** WHAT IS BEING ASKED **
In the records below, the line with "camera: 80 degrees left, 20 degrees up" opens the range and the line with "(741, 196) = (294, 89): none -> orange cactus" closes it; print that range exactly and nothing else.

------ RECORD SET ------

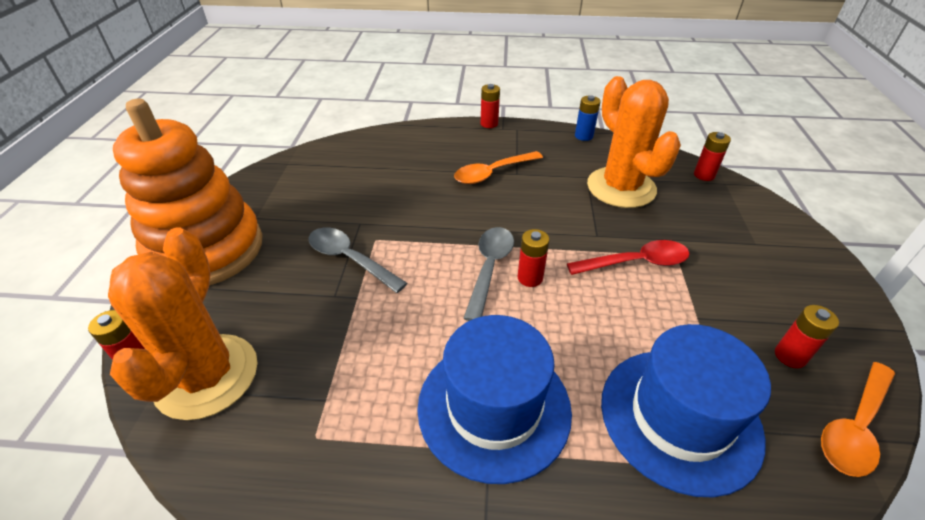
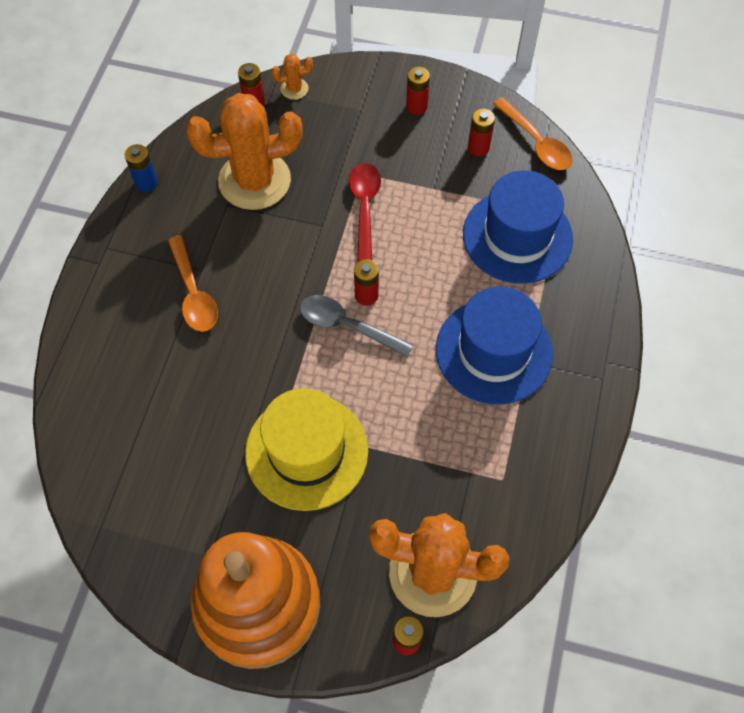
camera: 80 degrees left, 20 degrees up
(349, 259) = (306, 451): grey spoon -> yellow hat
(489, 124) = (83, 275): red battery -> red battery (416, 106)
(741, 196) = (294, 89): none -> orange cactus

------
------ RECORD SET ------

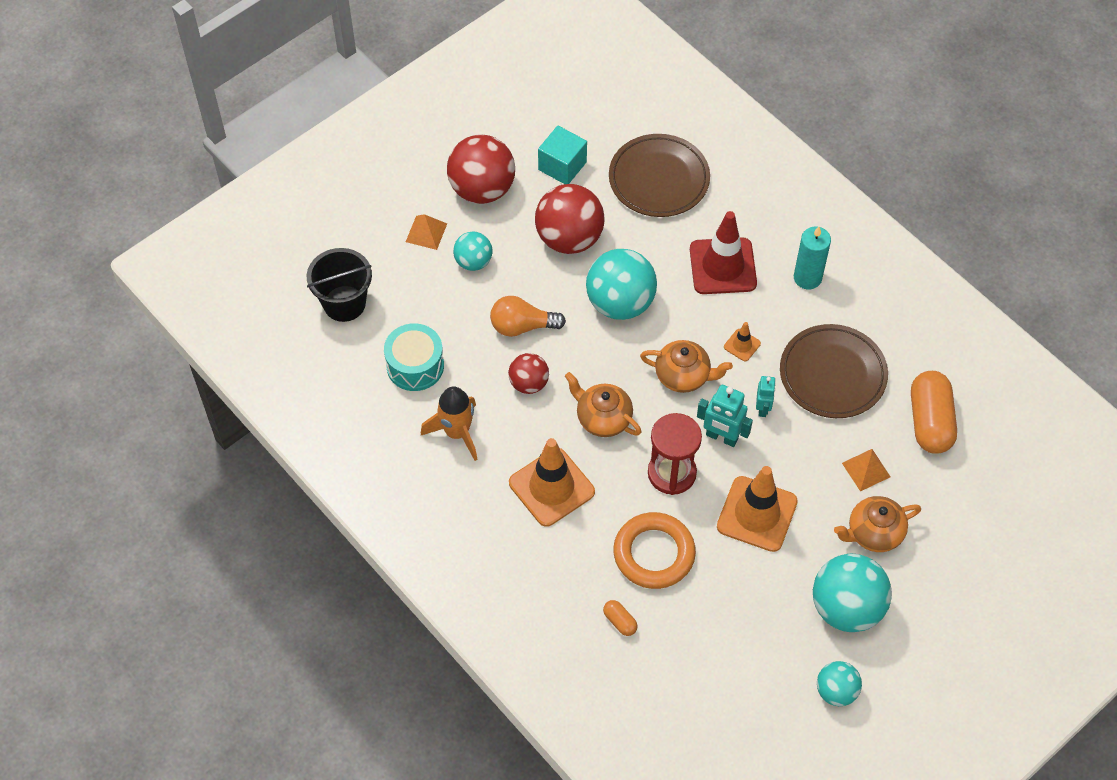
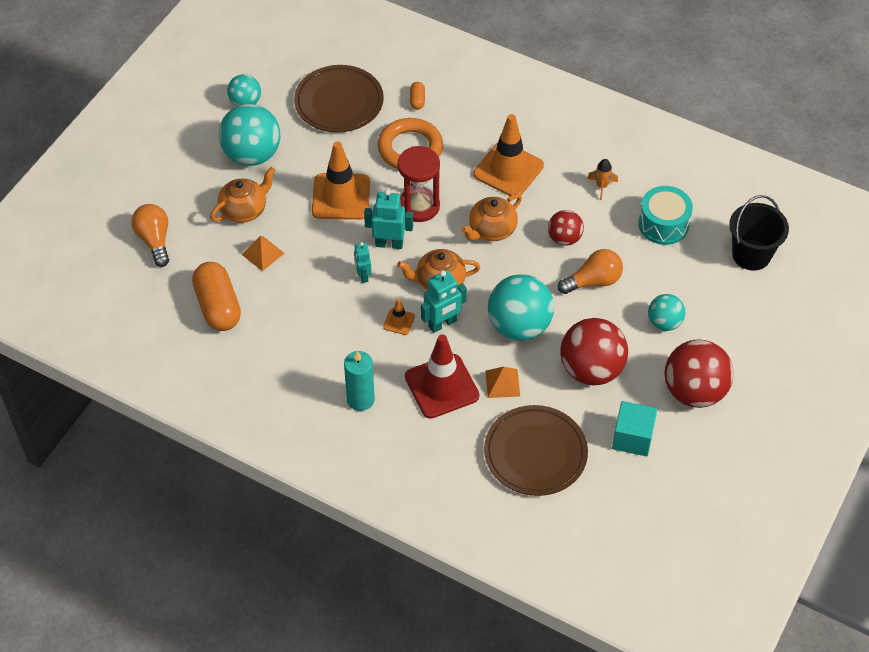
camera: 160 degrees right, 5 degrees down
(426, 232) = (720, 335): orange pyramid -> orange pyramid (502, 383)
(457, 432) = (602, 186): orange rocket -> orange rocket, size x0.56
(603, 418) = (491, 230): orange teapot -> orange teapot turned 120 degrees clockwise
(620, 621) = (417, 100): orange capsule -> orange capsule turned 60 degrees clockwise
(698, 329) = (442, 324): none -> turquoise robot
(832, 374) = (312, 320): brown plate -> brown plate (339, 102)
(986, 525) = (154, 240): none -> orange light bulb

------

** TASK RESULT **
camera: 80 degrees left, 20 degrees up
(349, 259) = (306, 451): grey spoon -> yellow hat
(489, 124) = (83, 275): red battery -> red battery (416, 106)
(741, 196) = (294, 89): none -> orange cactus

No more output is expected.